Start of Material for the task

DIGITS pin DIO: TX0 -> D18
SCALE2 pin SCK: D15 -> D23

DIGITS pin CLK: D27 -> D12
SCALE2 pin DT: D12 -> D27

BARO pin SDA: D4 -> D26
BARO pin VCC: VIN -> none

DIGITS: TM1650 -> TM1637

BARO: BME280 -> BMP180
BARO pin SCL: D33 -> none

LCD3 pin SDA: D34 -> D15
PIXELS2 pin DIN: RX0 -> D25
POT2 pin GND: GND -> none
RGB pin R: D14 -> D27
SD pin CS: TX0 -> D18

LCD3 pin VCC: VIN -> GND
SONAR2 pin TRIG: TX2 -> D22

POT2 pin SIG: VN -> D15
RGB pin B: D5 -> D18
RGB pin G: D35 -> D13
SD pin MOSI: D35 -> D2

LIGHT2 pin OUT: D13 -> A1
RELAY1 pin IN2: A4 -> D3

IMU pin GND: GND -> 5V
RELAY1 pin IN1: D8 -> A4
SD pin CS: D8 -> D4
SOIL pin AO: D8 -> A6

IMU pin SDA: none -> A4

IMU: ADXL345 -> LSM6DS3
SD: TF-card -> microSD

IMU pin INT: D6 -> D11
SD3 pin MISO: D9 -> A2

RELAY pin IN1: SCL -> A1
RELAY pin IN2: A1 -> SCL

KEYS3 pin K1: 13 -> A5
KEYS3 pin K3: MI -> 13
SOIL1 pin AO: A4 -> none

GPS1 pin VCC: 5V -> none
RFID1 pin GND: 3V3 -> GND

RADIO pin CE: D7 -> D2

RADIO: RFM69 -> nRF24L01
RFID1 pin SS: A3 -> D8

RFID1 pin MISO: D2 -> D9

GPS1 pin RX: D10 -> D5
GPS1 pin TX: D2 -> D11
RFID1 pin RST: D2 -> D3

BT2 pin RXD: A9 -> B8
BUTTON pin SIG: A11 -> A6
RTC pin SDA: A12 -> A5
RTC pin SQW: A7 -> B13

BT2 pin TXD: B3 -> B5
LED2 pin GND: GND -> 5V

End of Material for the task

Task to complete: What is needed is an exact transcription of all the data.

Solution for this task:
DIGITS pin DIO: TX0 -> D18
SCALE2 pin SCK: D15 -> D23

DIGITS pin CLK: D27 -> D12
SCALE2 pin DT: D12 -> D27

BARO pin SDA: D4 -> D26
BARO pin VCC: VIN -> none

DIGITS: TM1650 -> TM1637

BARO: BME280 -> BMP180
BARO pin SCL: D33 -> none

LCD3 pin SDA: D34 -> D15
PIXELS2 pin DIN: RX0 -> D25
POT2 pin GND: GND -> none
RGB pin R: D14 -> D27
SD pin CS: TX0 -> D18

LCD3 pin VCC: VIN -> GND
SONAR2 pin TRIG: TX2 -> D22

POT2 pin SIG: VN -> D15
RGB pin B: D5 -> D18
RGB pin G: D35 -> D13
SD pin MOSI: D35 -> D2

LIGHT2 pin OUT: D13 -> A1
RELAY1 pin IN2: A4 -> D3

IMU pin GND: GND -> 5V
RELAY1 pin IN1: D8 -> A4
SD pin CS: D8 -> D4
SOIL pin AO: D8 -> A6

IMU pin SDA: none -> A4

IMU: ADXL345 -> LSM6DS3
SD: TF-card -> microSD

IMU pin INT: D6 -> D11
SD3 pin MISO: D9 -> A2

RELAY pin IN1: SCL -> A1
RELAY pin IN2: A1 -> SCL

KEYS3 pin K1: 13 -> A5
KEYS3 pin K3: MI -> 13
SOIL1 pin AO: A4 -> none

GPS1 pin VCC: 5V -> none
RFID1 pin GND: 3V3 -> GND

RADIO pin CE: D7 -> D2

RADIO: RFM69 -> nRF24L01
RFID1 pin SS: A3 -> D8

RFID1 pin MISO: D2 -> D9

GPS1 pin RX: D10 -> D5
GPS1 pin TX: D2 -> D11
RFID1 pin RST: D2 -> D3

BT2 pin RXD: A9 -> B8
BUTTON pin SIG: A11 -> A6
RTC pin SDA: A12 -> A5
RTC pin SQW: A7 -> B13

BT2 pin TXD: B3 -> B5
LED2 pin GND: GND -> 5V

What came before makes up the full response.